Print out the data exactly, keeping every image out of it.

==============================

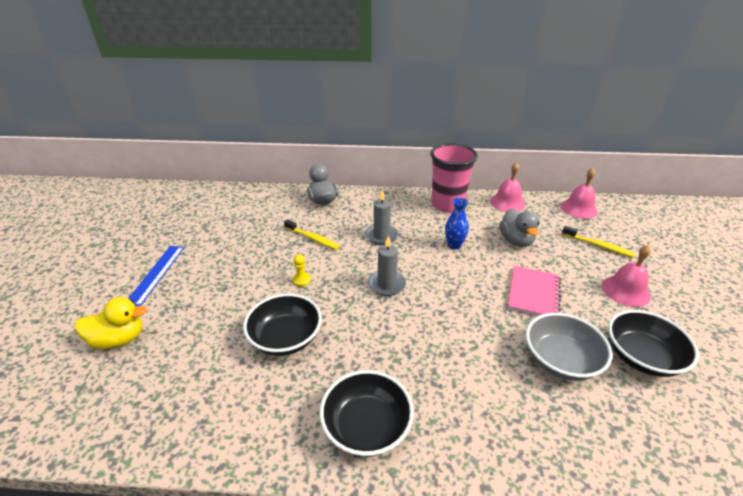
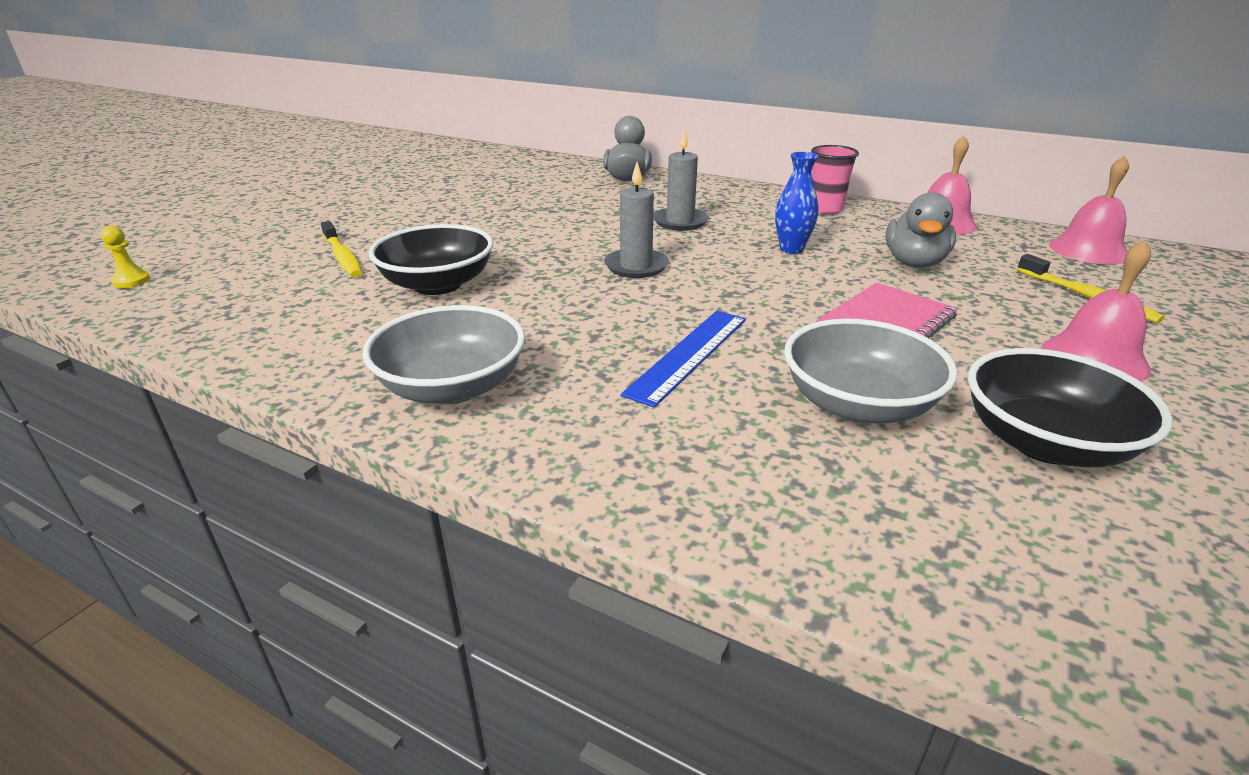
camera: 25 degrees right, 5 degrees down
yellow duck [75,297,147,349] -> none
blue ruler [128,246,184,307] -> blue ruler moved to [621,311,746,408]
yellow toothbrush [284,219,340,250] -> yellow toothbrush moved to [321,221,363,277]
yellow pawn [292,254,311,287] -> yellow pawn moved to [100,225,150,288]
black bowl [319,370,414,457] -> grey bowl [362,305,525,404]
pink cup [431,143,478,212] -> pink cup [811,145,859,214], size x0.58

==============================

▸ RESPONSE AREA
camera: 25 degrees right, 5 degrees down
yellow duck [75,297,147,349] -> none
blue ruler [128,246,184,307] -> blue ruler moved to [621,311,746,408]
yellow toothbrush [284,219,340,250] -> yellow toothbrush moved to [321,221,363,277]
yellow pawn [292,254,311,287] -> yellow pawn moved to [100,225,150,288]
black bowl [319,370,414,457] -> grey bowl [362,305,525,404]
pink cup [431,143,478,212] -> pink cup [811,145,859,214], size x0.58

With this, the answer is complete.